* _Prompt_: Transcribe the entries in full, keeping each word as it is.

Before-and-after object listings:
• • • •
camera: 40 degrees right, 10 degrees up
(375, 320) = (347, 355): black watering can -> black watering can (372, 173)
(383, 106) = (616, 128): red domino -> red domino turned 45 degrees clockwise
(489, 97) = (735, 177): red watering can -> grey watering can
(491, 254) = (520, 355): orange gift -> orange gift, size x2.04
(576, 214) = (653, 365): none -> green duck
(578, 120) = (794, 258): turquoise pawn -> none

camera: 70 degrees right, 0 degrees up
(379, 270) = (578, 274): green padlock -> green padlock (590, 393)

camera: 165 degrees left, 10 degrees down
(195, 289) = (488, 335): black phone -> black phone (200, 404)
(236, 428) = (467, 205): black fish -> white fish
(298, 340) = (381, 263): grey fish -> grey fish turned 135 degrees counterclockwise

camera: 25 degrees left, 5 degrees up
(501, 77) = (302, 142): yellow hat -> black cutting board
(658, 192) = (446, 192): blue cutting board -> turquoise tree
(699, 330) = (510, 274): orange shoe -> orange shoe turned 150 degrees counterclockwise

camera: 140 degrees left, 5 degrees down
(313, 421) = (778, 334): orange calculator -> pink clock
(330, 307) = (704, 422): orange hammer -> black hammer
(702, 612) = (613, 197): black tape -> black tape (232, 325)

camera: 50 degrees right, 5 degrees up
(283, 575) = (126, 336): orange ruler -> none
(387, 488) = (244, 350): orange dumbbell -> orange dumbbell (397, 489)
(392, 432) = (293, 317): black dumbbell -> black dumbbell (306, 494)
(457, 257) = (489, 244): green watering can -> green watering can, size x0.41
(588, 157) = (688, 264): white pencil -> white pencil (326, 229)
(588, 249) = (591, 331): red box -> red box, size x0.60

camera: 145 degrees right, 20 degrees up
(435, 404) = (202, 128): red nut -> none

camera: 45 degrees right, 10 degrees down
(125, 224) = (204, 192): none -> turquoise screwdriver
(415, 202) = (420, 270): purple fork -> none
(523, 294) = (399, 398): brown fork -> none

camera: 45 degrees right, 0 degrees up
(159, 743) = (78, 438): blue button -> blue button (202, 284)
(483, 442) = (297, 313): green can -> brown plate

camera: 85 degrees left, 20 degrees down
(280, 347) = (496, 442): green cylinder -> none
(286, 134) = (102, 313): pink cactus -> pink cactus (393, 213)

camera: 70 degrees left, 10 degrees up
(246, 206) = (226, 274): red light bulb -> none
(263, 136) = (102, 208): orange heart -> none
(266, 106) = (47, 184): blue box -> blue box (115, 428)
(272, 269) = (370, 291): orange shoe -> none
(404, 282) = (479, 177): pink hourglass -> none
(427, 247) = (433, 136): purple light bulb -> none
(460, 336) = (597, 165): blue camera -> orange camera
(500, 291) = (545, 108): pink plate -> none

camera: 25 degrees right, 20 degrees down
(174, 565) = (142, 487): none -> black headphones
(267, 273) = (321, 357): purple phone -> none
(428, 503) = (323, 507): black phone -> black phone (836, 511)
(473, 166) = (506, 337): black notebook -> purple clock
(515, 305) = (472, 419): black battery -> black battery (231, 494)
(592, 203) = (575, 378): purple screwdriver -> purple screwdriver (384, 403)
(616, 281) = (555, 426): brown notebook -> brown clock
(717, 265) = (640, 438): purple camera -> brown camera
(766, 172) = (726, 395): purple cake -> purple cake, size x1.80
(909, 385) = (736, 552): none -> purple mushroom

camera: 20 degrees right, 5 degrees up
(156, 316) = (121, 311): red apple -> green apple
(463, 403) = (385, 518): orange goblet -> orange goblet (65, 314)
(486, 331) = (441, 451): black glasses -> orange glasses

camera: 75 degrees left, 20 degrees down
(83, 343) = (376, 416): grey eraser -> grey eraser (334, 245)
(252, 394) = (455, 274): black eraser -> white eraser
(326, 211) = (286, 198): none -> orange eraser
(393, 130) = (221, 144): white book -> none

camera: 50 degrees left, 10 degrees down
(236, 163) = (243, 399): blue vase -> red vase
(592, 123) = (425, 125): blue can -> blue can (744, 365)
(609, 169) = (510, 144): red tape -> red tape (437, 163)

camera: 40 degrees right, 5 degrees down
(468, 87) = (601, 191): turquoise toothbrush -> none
• • • •
* _Exercise output_:
camera: 40 degrees right, 10 degrees up
(375, 320) = (347, 355): black watering can -> black watering can (372, 173)
(383, 106) = (616, 128): red domino -> red domino turned 45 degrees clockwise
(489, 97) = (735, 177): red watering can -> grey watering can
(491, 254) = (520, 355): orange gift -> orange gift, size x2.04
(576, 214) = (653, 365): none -> green duck
(578, 120) = (794, 258): turquoise pawn -> none

camera: 70 degrees right, 0 degrees up
(379, 270) = (578, 274): green padlock -> green padlock (590, 393)

camera: 165 degrees left, 10 degrees down
(195, 289) = (488, 335): black phone -> black phone (200, 404)
(236, 428) = (467, 205): black fish -> white fish
(298, 340) = (381, 263): grey fish -> grey fish turned 135 degrees counterclockwise

camera: 25 degrees left, 5 degrees up
(501, 77) = (302, 142): yellow hat -> black cutting board
(658, 192) = (446, 192): blue cutting board -> turquoise tree
(699, 330) = (510, 274): orange shoe -> orange shoe turned 150 degrees counterclockwise

camera: 140 degrees left, 5 degrees down
(313, 421) = (778, 334): orange calculator -> pink clock
(330, 307) = (704, 422): orange hammer -> black hammer
(702, 612) = (613, 197): black tape -> black tape (232, 325)

camera: 50 degrees right, 5 degrees up
(283, 575) = (126, 336): orange ruler -> none
(387, 488) = (244, 350): orange dumbbell -> orange dumbbell (397, 489)
(392, 432) = (293, 317): black dumbbell -> black dumbbell (306, 494)
(457, 257) = (489, 244): green watering can -> green watering can, size x0.41
(588, 157) = (688, 264): white pencil -> white pencil (326, 229)
(588, 249) = (591, 331): red box -> red box, size x0.60

camera: 145 degrees right, 20 degrees up
(435, 404) = (202, 128): red nut -> none

camera: 45 degrees right, 10 degrees down
(125, 224) = (204, 192): none -> turquoise screwdriver
(415, 202) = (420, 270): purple fork -> none
(523, 294) = (399, 398): brown fork -> none

camera: 45 degrees right, 0 degrees up
(159, 743) = (78, 438): blue button -> blue button (202, 284)
(483, 442) = (297, 313): green can -> brown plate

camera: 85 degrees left, 20 degrees down
(280, 347) = (496, 442): green cylinder -> none
(286, 134) = (102, 313): pink cactus -> pink cactus (393, 213)

camera: 70 degrees left, 10 degrees up
(246, 206) = (226, 274): red light bulb -> none
(263, 136) = (102, 208): orange heart -> none
(266, 106) = (47, 184): blue box -> blue box (115, 428)
(272, 269) = (370, 291): orange shoe -> none
(404, 282) = (479, 177): pink hourglass -> none
(427, 247) = (433, 136): purple light bulb -> none
(460, 336) = (597, 165): blue camera -> orange camera
(500, 291) = (545, 108): pink plate -> none

camera: 25 degrees right, 20 degrees down
(174, 565) = (142, 487): none -> black headphones
(267, 273) = (321, 357): purple phone -> none
(428, 503) = (323, 507): black phone -> black phone (836, 511)
(473, 166) = (506, 337): black notebook -> purple clock
(515, 305) = (472, 419): black battery -> black battery (231, 494)
(592, 203) = (575, 378): purple screwdriver -> purple screwdriver (384, 403)
(616, 281) = (555, 426): brown notebook -> brown clock
(717, 265) = (640, 438): purple camera -> brown camera
(766, 172) = (726, 395): purple cake -> purple cake, size x1.80
(909, 385) = (736, 552): none -> purple mushroom

camera: 20 degrees right, 5 degrees up
(156, 316) = (121, 311): red apple -> green apple
(463, 403) = (385, 518): orange goblet -> orange goblet (65, 314)
(486, 331) = (441, 451): black glasses -> orange glasses

camera: 75 degrees left, 20 degrees down
(83, 343) = (376, 416): grey eraser -> grey eraser (334, 245)
(252, 394) = (455, 274): black eraser -> white eraser
(326, 211) = (286, 198): none -> orange eraser
(393, 130) = (221, 144): white book -> none

camera: 50 degrees left, 10 degrees down
(236, 163) = (243, 399): blue vase -> red vase
(592, 123) = (425, 125): blue can -> blue can (744, 365)
(609, 169) = (510, 144): red tape -> red tape (437, 163)

camera: 40 degrees right, 5 degrees down
(468, 87) = (601, 191): turquoise toothbrush -> none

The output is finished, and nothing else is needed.